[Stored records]
::::
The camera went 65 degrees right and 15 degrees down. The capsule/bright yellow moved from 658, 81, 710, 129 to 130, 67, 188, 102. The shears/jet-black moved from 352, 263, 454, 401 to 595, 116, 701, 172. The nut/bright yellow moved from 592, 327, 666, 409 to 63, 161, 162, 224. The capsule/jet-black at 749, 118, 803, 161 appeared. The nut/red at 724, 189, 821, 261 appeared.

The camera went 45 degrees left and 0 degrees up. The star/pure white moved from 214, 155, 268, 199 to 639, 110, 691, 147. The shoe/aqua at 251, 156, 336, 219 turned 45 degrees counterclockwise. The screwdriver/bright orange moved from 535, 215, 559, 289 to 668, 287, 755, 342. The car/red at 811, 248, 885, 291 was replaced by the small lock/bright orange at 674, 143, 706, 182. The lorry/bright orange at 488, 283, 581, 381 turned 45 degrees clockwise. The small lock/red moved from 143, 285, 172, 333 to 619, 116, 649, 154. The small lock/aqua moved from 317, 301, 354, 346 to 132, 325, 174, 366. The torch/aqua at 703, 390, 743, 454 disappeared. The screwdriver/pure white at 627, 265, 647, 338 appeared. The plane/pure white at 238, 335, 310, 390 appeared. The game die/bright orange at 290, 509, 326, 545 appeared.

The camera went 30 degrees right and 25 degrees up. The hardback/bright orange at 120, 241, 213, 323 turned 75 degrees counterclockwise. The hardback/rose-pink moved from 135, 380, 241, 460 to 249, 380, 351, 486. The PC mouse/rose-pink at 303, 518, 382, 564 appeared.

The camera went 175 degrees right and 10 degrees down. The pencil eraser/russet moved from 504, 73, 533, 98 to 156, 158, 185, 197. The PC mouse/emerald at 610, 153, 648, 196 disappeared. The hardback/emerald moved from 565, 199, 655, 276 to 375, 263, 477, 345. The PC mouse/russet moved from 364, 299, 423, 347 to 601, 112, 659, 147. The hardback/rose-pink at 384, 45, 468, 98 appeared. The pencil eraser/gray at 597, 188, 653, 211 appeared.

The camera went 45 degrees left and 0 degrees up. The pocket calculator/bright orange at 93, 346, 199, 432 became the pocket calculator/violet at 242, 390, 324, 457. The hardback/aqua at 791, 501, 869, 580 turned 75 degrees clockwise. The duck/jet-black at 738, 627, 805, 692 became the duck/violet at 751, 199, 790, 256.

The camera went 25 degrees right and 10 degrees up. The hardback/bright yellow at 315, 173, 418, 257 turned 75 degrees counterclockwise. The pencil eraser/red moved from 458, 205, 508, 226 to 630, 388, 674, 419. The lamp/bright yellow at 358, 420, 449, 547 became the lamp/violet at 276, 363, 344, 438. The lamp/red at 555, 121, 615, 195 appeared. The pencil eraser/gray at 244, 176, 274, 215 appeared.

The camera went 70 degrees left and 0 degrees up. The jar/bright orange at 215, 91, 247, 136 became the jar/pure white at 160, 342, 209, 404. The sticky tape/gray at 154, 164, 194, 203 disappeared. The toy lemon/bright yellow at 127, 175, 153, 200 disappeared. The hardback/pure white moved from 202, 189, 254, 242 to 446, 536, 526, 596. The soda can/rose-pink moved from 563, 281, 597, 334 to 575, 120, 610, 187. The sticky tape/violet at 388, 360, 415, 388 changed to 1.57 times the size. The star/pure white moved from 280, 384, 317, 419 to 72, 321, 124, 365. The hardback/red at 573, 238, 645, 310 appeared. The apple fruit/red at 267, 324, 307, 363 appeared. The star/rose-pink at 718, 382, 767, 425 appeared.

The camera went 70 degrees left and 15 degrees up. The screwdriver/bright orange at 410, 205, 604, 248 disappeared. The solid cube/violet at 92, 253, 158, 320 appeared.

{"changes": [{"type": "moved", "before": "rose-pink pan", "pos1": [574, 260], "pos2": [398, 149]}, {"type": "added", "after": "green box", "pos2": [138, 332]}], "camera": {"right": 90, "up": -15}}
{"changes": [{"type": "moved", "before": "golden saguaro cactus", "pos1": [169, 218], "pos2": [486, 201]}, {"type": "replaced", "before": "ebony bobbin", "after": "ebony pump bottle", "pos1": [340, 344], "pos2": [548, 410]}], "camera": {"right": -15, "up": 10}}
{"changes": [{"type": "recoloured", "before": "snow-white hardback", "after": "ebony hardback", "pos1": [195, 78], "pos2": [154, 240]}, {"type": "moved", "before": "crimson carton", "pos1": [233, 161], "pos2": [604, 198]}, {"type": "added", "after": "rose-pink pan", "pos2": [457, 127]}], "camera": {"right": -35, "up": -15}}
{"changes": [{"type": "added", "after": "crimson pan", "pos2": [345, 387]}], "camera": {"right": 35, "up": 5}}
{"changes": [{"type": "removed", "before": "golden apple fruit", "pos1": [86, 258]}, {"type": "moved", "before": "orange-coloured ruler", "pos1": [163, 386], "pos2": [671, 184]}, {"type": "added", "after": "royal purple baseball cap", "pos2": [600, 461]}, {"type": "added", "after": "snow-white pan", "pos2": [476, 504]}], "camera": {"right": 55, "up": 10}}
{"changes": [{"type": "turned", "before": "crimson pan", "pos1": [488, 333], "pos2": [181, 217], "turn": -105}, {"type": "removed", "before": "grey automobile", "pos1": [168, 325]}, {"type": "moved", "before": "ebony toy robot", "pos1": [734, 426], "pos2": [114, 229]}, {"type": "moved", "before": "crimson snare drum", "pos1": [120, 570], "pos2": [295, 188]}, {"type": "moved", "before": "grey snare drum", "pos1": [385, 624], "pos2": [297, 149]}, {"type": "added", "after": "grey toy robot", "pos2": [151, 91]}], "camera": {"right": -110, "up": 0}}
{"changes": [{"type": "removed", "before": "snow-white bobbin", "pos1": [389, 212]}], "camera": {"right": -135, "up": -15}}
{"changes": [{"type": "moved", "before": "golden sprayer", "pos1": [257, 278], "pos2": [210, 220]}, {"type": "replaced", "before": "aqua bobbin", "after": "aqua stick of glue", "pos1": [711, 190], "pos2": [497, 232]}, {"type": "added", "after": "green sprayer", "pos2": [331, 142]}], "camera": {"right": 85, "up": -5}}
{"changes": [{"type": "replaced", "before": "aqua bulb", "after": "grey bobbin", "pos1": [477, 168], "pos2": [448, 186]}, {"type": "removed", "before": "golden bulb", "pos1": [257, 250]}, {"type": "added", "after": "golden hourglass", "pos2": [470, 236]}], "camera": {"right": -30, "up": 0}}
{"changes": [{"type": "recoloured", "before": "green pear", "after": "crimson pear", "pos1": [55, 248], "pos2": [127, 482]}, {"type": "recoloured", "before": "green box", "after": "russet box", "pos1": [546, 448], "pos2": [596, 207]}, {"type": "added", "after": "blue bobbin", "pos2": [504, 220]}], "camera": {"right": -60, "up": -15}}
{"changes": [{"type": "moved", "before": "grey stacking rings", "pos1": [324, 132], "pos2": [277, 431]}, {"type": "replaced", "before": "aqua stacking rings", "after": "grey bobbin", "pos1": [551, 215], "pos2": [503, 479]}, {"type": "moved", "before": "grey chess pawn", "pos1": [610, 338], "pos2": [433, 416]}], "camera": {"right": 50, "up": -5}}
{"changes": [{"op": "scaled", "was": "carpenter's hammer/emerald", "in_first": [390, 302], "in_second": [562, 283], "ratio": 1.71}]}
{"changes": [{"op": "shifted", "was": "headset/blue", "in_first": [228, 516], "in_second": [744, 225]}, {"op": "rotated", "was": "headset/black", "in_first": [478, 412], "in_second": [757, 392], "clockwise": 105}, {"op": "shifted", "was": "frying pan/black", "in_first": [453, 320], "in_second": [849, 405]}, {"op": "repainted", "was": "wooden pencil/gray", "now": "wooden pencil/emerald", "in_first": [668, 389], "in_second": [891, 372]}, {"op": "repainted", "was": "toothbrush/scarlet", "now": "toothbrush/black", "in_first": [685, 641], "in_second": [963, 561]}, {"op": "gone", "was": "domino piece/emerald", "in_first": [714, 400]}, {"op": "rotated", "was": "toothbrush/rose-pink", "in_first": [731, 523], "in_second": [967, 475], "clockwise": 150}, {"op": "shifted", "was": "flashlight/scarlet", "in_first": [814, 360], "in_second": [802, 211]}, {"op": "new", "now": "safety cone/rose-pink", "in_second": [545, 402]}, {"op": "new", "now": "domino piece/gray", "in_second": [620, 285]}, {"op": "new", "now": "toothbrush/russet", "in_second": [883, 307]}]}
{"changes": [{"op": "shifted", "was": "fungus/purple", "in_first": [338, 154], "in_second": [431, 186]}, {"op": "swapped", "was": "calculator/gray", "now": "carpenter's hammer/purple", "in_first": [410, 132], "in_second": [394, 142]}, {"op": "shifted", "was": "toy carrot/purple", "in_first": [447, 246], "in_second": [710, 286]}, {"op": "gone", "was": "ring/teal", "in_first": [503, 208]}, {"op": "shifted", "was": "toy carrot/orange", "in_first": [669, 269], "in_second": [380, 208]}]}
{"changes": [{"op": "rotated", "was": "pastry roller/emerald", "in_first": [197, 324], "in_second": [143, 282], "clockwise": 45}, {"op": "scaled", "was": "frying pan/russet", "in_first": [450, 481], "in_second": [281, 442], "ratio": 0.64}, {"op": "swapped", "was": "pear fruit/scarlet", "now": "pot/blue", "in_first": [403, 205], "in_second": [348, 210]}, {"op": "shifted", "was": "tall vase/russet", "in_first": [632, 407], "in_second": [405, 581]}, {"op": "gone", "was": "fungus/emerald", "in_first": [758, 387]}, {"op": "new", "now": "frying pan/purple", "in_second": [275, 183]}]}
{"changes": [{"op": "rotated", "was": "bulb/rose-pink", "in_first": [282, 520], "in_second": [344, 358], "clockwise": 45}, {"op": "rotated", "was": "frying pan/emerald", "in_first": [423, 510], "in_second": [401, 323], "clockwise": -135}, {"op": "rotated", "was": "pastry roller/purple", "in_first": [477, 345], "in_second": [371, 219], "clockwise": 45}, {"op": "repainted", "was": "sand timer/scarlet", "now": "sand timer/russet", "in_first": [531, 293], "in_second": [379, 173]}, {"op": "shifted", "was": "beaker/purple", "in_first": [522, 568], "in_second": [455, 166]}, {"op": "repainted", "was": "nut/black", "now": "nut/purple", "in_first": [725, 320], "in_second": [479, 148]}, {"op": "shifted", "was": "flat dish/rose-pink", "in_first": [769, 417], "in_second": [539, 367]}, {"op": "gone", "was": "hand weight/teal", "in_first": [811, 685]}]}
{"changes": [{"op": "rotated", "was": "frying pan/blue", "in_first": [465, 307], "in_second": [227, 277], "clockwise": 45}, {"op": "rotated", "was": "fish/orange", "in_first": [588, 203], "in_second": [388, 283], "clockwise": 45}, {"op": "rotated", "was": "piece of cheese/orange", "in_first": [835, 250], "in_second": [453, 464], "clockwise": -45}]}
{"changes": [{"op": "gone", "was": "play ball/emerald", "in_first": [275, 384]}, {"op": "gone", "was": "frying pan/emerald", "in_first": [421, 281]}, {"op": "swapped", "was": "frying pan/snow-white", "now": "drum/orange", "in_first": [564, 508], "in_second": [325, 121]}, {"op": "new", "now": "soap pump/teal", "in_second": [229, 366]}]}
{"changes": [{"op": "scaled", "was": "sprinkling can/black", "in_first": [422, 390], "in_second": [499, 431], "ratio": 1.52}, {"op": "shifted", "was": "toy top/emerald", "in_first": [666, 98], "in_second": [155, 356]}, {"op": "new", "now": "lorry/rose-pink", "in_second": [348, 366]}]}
::::
> _ABOUT THIS EXERCISE_: Reproduce exactly the lines above from the line with "The camera went 175" to the line with "The camera went 70 degrees left and 0", including both, and add nothing.

> _THE ANSWER_:
The camera went 175 degrees right and 10 degrees down. The pencil eraser/russet moved from 504, 73, 533, 98 to 156, 158, 185, 197. The PC mouse/emerald at 610, 153, 648, 196 disappeared. The hardback/emerald moved from 565, 199, 655, 276 to 375, 263, 477, 345. The PC mouse/russet moved from 364, 299, 423, 347 to 601, 112, 659, 147. The hardback/rose-pink at 384, 45, 468, 98 appeared. The pencil eraser/gray at 597, 188, 653, 211 appeared.

The camera went 45 degrees left and 0 degrees up. The pocket calculator/bright orange at 93, 346, 199, 432 became the pocket calculator/violet at 242, 390, 324, 457. The hardback/aqua at 791, 501, 869, 580 turned 75 degrees clockwise. The duck/jet-black at 738, 627, 805, 692 became the duck/violet at 751, 199, 790, 256.

The camera went 25 degrees right and 10 degrees up. The hardback/bright yellow at 315, 173, 418, 257 turned 75 degrees counterclockwise. The pencil eraser/red moved from 458, 205, 508, 226 to 630, 388, 674, 419. The lamp/bright yellow at 358, 420, 449, 547 became the lamp/violet at 276, 363, 344, 438. The lamp/red at 555, 121, 615, 195 appeared. The pencil eraser/gray at 244, 176, 274, 215 appeared.

The camera went 70 degrees left and 0 degrees up. The jar/bright orange at 215, 91, 247, 136 became the jar/pure white at 160, 342, 209, 404. The sticky tape/gray at 154, 164, 194, 203 disappeared. The toy lemon/bright yellow at 127, 175, 153, 200 disappeared. The hardback/pure white moved from 202, 189, 254, 242 to 446, 536, 526, 596. The soda can/rose-pink moved from 563, 281, 597, 334 to 575, 120, 610, 187. The sticky tape/violet at 388, 360, 415, 388 changed to 1.57 times the size. The star/pure white moved from 280, 384, 317, 419 to 72, 321, 124, 365. The hardback/red at 573, 238, 645, 310 appeared. The apple fruit/red at 267, 324, 307, 363 appeared. The star/rose-pink at 718, 382, 767, 425 appeared.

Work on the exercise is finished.